Work required: Copy each line of the records that includes "lamp".

[Object transformation records]

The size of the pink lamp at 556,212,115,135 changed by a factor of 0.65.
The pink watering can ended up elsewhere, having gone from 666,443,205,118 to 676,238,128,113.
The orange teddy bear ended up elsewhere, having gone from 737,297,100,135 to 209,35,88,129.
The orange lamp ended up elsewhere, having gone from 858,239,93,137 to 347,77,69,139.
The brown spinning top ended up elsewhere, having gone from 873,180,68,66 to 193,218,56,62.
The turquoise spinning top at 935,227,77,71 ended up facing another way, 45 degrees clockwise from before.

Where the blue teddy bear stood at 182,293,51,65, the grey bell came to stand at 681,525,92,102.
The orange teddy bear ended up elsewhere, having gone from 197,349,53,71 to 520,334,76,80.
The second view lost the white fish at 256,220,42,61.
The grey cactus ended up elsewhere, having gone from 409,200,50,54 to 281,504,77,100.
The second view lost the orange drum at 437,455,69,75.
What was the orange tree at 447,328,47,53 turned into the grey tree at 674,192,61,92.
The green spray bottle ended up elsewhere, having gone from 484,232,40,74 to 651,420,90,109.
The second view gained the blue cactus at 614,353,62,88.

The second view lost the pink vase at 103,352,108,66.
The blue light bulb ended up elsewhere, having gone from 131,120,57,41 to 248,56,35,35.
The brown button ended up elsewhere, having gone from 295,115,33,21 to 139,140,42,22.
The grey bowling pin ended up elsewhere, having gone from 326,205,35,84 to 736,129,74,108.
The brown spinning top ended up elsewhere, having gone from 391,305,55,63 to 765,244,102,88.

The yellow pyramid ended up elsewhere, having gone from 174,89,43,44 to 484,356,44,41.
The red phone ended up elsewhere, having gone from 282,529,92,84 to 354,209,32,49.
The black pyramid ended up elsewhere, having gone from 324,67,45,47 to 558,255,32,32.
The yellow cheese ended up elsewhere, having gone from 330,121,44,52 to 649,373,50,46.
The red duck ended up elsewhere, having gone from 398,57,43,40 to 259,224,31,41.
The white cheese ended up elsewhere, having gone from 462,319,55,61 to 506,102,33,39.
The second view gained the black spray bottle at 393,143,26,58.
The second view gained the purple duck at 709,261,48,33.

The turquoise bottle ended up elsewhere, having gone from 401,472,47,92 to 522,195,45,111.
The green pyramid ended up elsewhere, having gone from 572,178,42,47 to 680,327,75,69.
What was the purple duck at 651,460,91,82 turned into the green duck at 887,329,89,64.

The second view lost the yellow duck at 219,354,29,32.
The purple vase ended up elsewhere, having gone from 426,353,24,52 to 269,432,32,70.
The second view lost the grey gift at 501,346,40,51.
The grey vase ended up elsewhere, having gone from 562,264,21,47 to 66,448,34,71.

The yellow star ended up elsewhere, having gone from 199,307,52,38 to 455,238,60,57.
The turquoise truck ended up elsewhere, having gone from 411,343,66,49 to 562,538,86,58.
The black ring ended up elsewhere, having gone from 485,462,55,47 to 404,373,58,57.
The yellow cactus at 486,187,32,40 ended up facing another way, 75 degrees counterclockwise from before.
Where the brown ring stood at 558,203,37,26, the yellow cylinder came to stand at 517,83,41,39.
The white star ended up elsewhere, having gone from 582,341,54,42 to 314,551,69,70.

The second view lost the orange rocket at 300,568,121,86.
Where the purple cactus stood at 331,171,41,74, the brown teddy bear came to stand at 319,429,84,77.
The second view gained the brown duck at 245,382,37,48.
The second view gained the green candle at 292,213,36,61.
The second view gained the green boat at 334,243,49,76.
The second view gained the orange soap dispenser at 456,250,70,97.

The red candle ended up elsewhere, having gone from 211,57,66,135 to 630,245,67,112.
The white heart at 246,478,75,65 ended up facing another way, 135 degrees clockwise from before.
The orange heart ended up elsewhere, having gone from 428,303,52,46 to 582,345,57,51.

Written solution:
The size of the pink lamp at 556,212,115,135 changed by a factor of 0.65.
The orange lamp ended up elsewhere, having gone from 858,239,93,137 to 347,77,69,139.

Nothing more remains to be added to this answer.